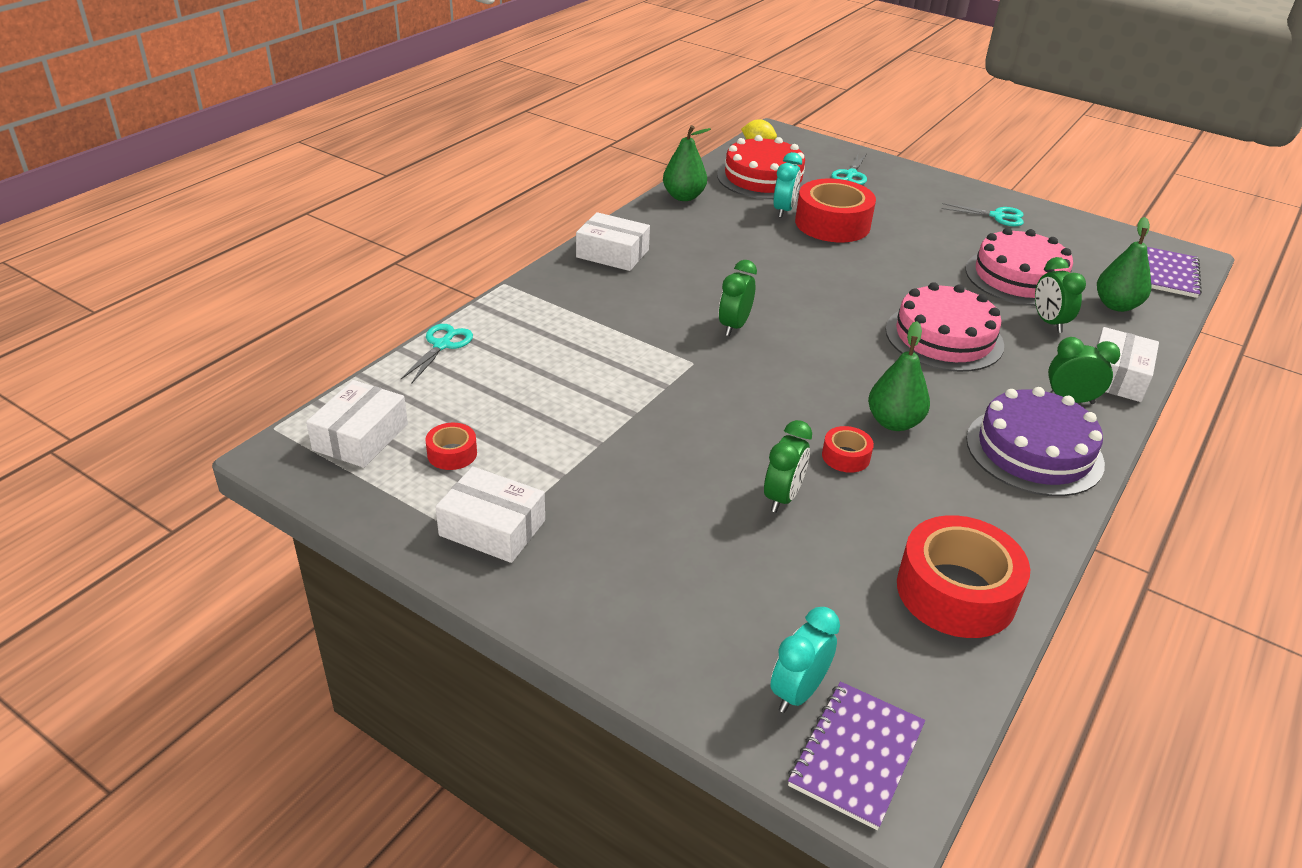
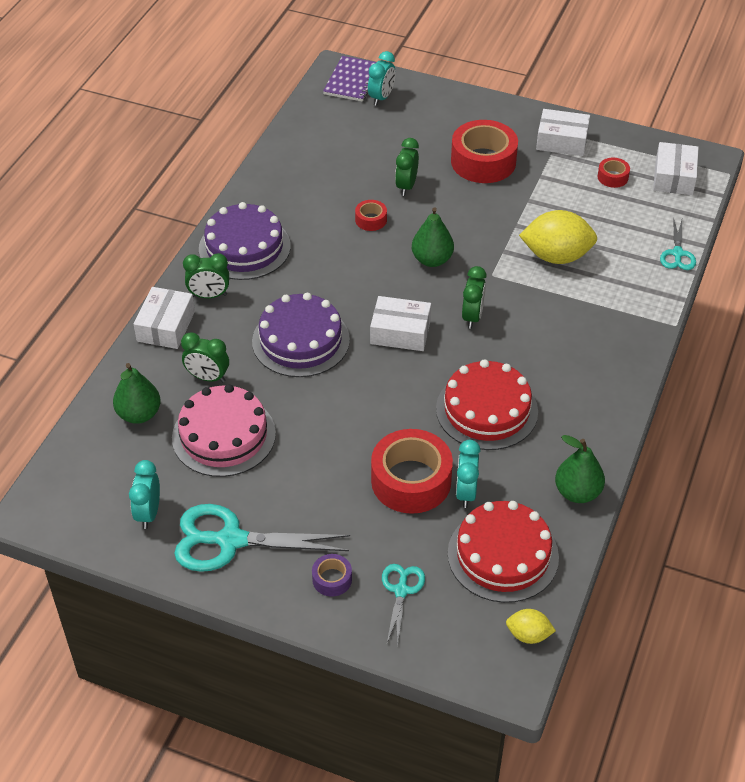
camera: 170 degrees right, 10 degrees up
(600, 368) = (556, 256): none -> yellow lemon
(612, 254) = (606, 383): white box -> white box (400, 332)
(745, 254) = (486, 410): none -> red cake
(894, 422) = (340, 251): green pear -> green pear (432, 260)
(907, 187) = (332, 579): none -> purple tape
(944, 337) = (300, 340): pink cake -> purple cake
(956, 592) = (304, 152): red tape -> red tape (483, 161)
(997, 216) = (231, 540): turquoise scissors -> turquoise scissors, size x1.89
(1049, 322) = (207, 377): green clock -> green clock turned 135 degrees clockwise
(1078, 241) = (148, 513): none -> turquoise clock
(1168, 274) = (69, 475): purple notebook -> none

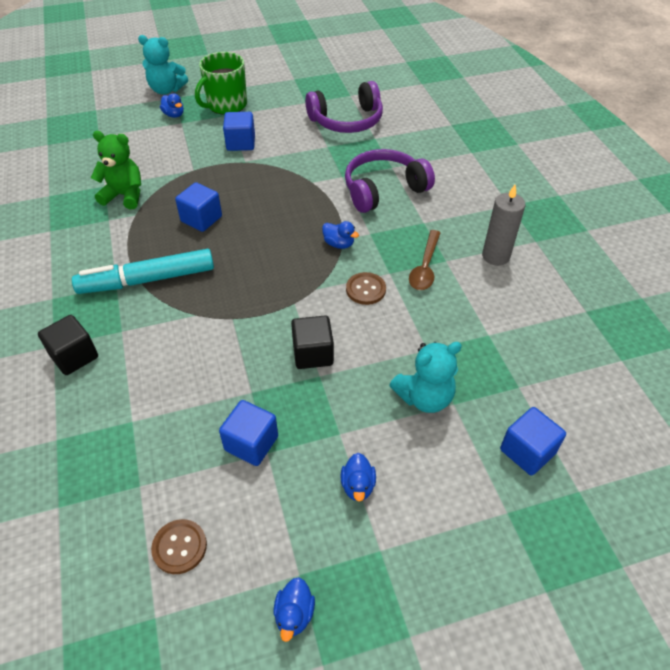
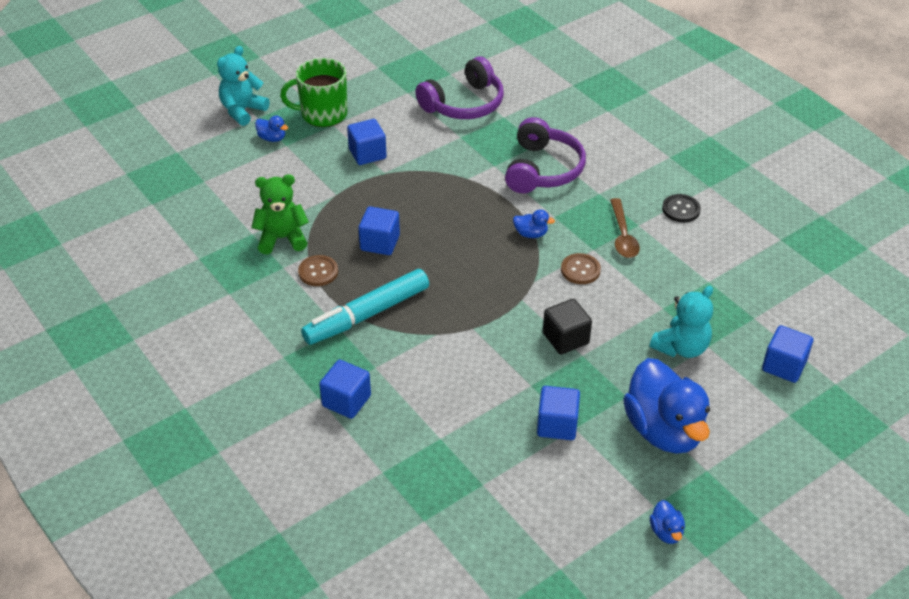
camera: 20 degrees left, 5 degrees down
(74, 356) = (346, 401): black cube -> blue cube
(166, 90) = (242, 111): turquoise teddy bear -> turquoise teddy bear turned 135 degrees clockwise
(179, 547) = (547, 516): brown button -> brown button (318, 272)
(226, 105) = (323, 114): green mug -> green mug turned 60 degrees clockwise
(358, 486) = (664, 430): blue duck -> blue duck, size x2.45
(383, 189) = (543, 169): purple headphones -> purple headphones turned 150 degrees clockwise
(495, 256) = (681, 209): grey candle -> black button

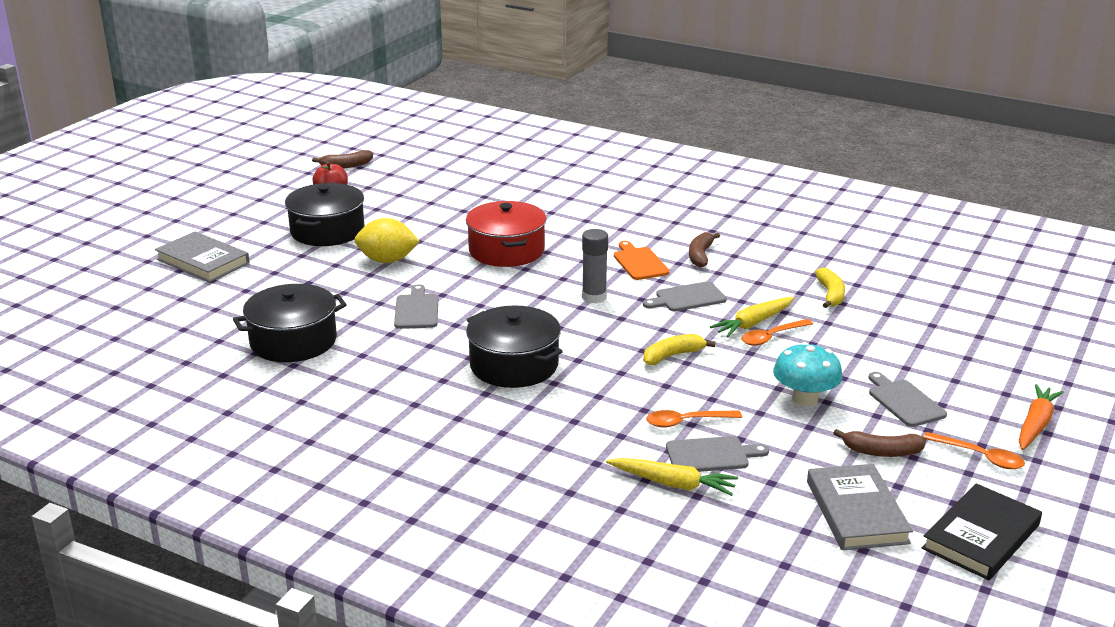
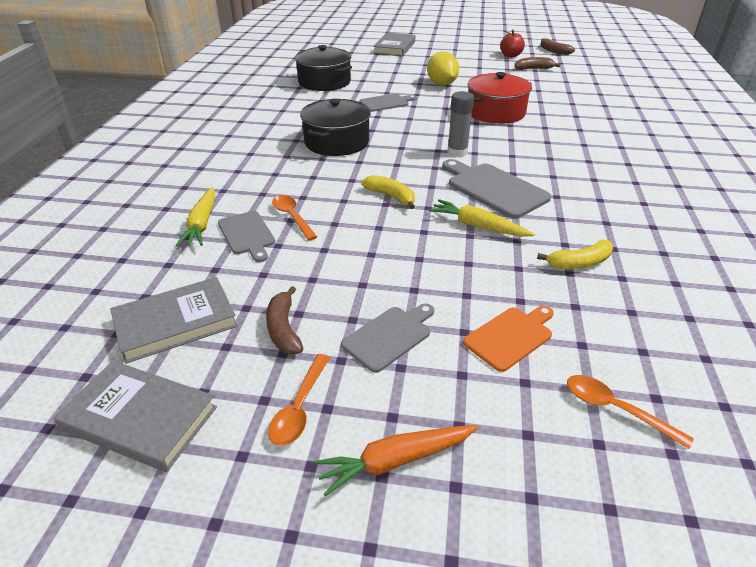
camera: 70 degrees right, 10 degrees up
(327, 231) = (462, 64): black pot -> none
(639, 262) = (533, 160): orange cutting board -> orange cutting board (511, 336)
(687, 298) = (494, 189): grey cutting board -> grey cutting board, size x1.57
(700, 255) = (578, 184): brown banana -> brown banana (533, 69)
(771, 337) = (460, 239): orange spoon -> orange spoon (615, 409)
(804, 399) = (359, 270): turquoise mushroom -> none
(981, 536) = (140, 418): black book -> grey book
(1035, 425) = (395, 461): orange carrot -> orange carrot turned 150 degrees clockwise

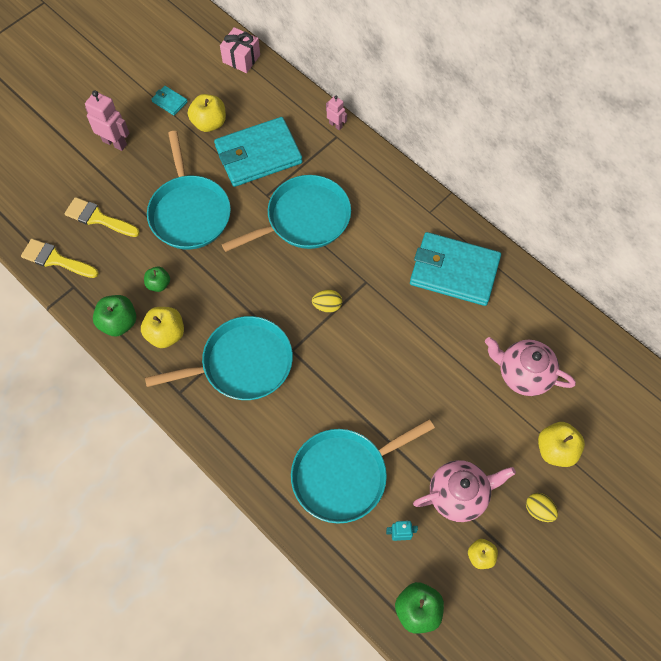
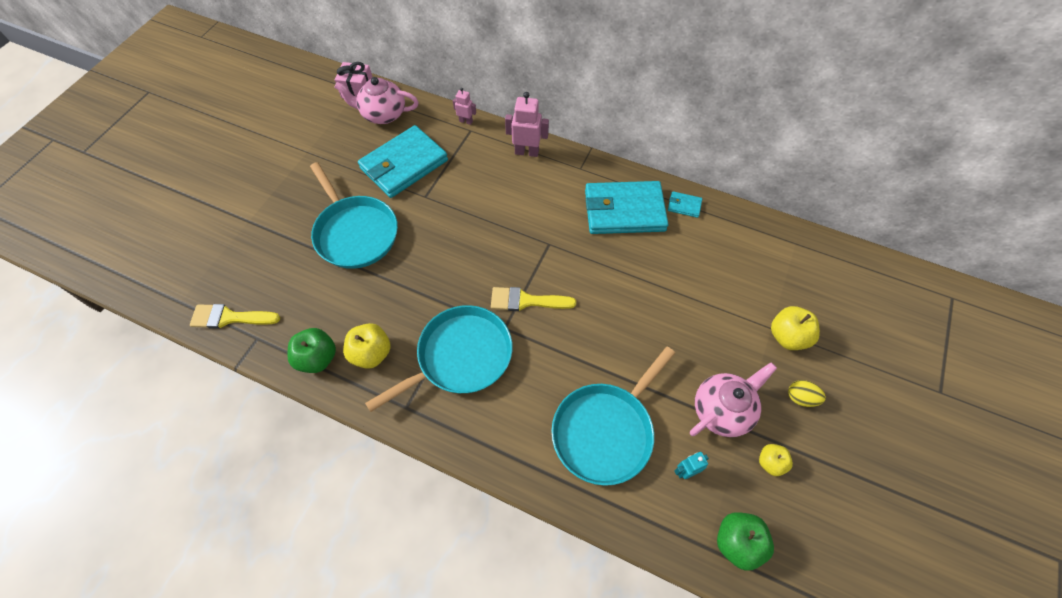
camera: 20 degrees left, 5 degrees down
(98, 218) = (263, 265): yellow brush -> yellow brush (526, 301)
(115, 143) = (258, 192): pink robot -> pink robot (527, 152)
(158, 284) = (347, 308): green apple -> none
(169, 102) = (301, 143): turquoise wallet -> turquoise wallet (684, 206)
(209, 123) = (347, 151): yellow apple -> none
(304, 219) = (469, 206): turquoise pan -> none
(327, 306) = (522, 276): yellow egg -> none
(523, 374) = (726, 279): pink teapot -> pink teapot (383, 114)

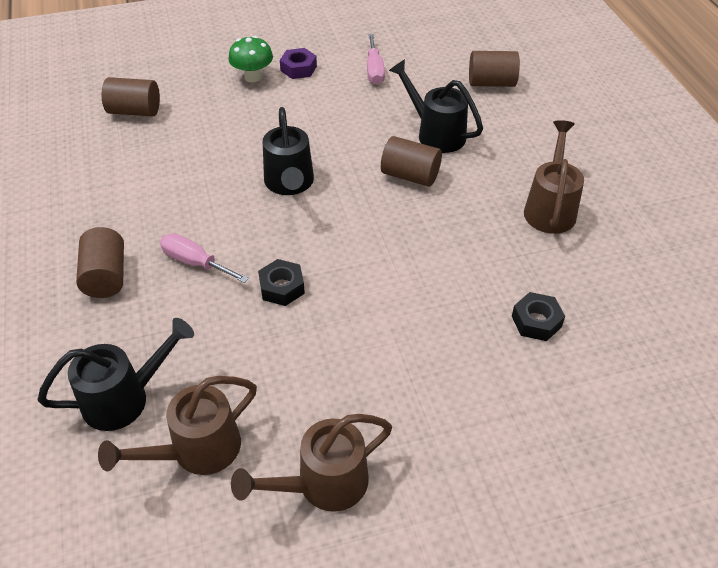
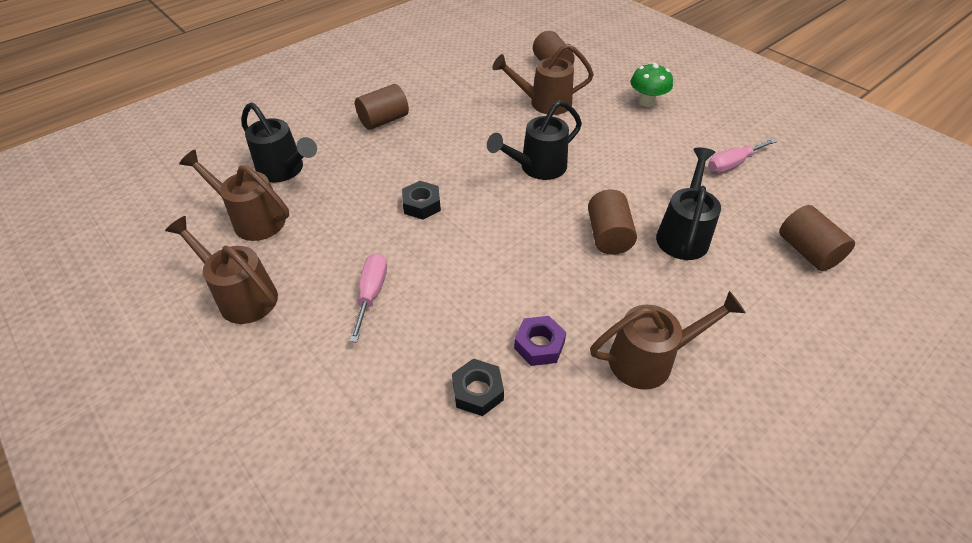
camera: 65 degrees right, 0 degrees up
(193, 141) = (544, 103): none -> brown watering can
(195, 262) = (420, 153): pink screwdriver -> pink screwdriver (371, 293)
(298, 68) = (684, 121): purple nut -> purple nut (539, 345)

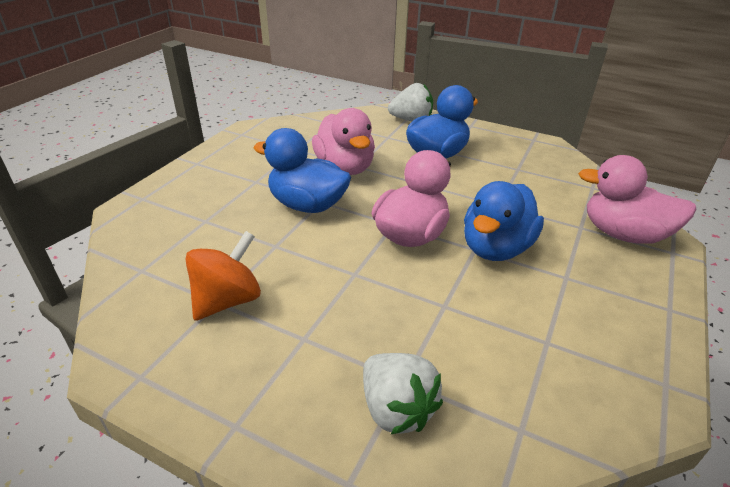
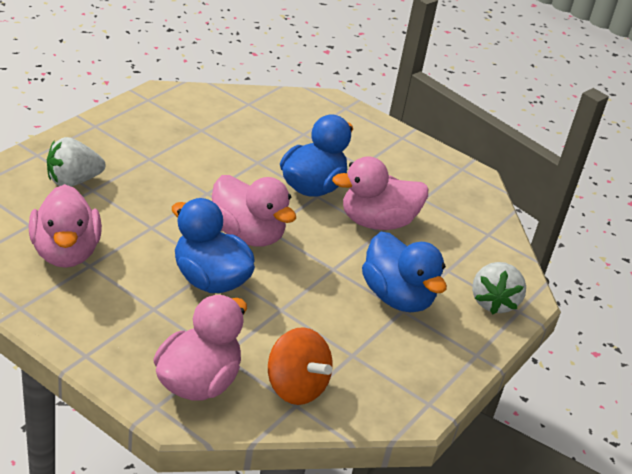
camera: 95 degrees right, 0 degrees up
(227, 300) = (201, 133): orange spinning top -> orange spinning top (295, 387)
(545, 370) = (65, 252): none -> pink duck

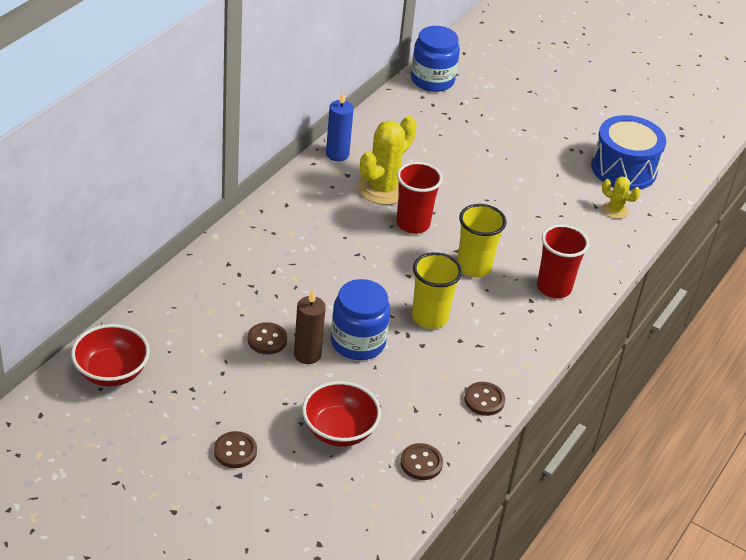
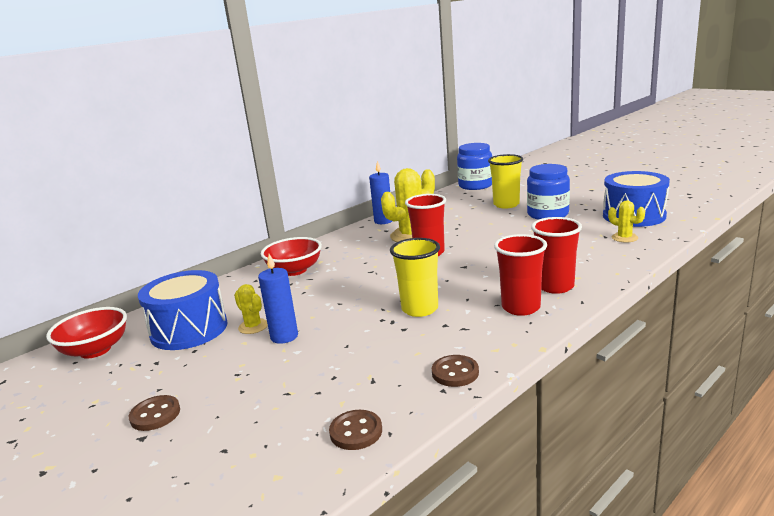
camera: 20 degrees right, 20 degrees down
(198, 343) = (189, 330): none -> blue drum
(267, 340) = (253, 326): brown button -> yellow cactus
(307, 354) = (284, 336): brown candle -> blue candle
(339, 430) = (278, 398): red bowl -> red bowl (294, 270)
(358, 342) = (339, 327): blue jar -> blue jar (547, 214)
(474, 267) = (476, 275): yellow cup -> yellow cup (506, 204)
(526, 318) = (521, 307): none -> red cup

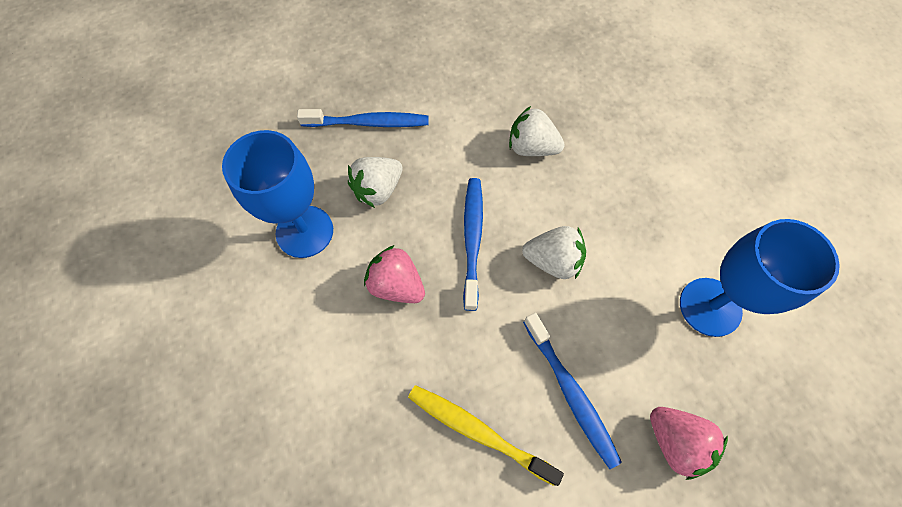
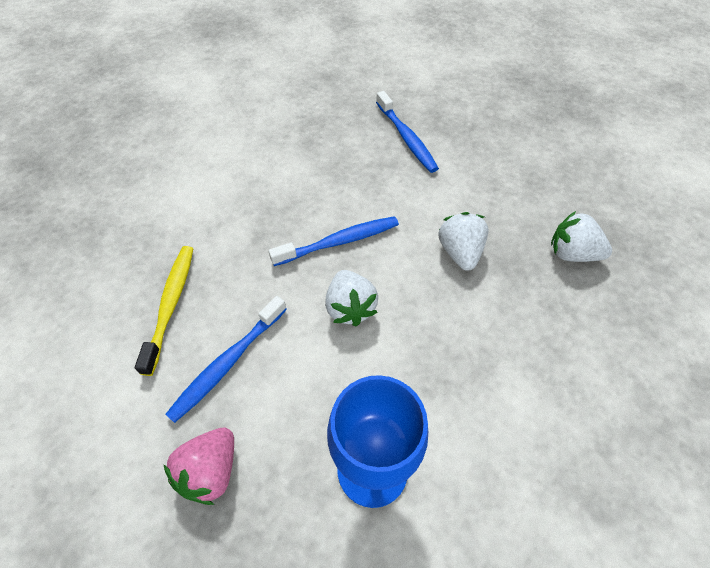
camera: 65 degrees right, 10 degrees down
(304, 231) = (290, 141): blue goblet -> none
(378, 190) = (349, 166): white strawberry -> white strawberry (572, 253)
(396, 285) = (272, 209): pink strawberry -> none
------------
Activity
For this exercise, output the records exactly but omit their pictures.

Task result
camera: 170 degrees right, 10 degrees up
(600, 368) = (556, 256): none -> yellow lemon
(612, 254) = (606, 383): white box -> white box (400, 332)
(745, 254) = (486, 410): none -> red cake
(894, 422) = (340, 251): green pear -> green pear (432, 260)
(907, 187) = (332, 579): none -> purple tape
(944, 337) = (300, 340): pink cake -> purple cake
(956, 592) = (304, 152): red tape -> red tape (483, 161)
(997, 216) = (231, 540): turquoise scissors -> turquoise scissors, size x1.89
(1049, 322) = (207, 377): green clock -> green clock turned 135 degrees clockwise
(1078, 241) = (148, 513): none -> turquoise clock
(1168, 274) = (69, 475): purple notebook -> none

camera: 20 degrees left, 5 degrees down
(74, 356) = (346, 401): black cube -> blue cube
(166, 90) = (242, 111): turquoise teddy bear -> turquoise teddy bear turned 135 degrees clockwise
(179, 547) = (547, 516): brown button -> brown button (318, 272)
(226, 105) = (323, 114): green mug -> green mug turned 60 degrees clockwise
(358, 486) = (664, 430): blue duck -> blue duck, size x2.45
(383, 189) = (543, 169): purple headphones -> purple headphones turned 150 degrees clockwise
(495, 256) = (681, 209): grey candle -> black button

camera: 70 degrees right, 10 degrees up
(327, 231) = (462, 64): black pot -> none
(639, 262) = (533, 160): orange cutting board -> orange cutting board (511, 336)
(687, 298) = (494, 189): grey cutting board -> grey cutting board, size x1.57
(700, 255) = (578, 184): brown banana -> brown banana (533, 69)
(771, 337) = (460, 239): orange spoon -> orange spoon (615, 409)
(804, 399) = (359, 270): turquoise mushroom -> none
(981, 536) = (140, 418): black book -> grey book
(1035, 425) = (395, 461): orange carrot -> orange carrot turned 150 degrees clockwise

camera: 20 degrees left, 5 degrees down
(98, 218) = (263, 265): yellow brush -> yellow brush (526, 301)
(115, 143) = (258, 192): pink robot -> pink robot (527, 152)
(158, 284) = (347, 308): green apple -> none
(169, 102) = (301, 143): turquoise wallet -> turquoise wallet (684, 206)
(209, 123) = (347, 151): yellow apple -> none
(304, 219) = (469, 206): turquoise pan -> none
(327, 306) = (522, 276): yellow egg -> none
(523, 374) = (726, 279): pink teapot -> pink teapot (383, 114)

camera: 65 degrees right, 0 degrees up
(193, 141) = (544, 103): none -> brown watering can
(195, 262) = (420, 153): pink screwdriver -> pink screwdriver (371, 293)
(298, 68) = (684, 121): purple nut -> purple nut (539, 345)

camera: 95 degrees right, 0 degrees up
(227, 300) = (201, 133): orange spinning top -> orange spinning top (295, 387)
(545, 370) = (65, 252): none -> pink duck

camera: 20 degrees right, 20 degrees down
(198, 343) = (189, 330): none -> blue drum
(267, 340) = (253, 326): brown button -> yellow cactus
(307, 354) = (284, 336): brown candle -> blue candle
(339, 430) = (278, 398): red bowl -> red bowl (294, 270)
(358, 342) = (339, 327): blue jar -> blue jar (547, 214)
(474, 267) = (476, 275): yellow cup -> yellow cup (506, 204)
(526, 318) = (521, 307): none -> red cup

camera: 65 degrees right, 10 degrees down
(304, 231) = (290, 141): blue goblet -> none
(378, 190) = (349, 166): white strawberry -> white strawberry (572, 253)
(396, 285) = (272, 209): pink strawberry -> none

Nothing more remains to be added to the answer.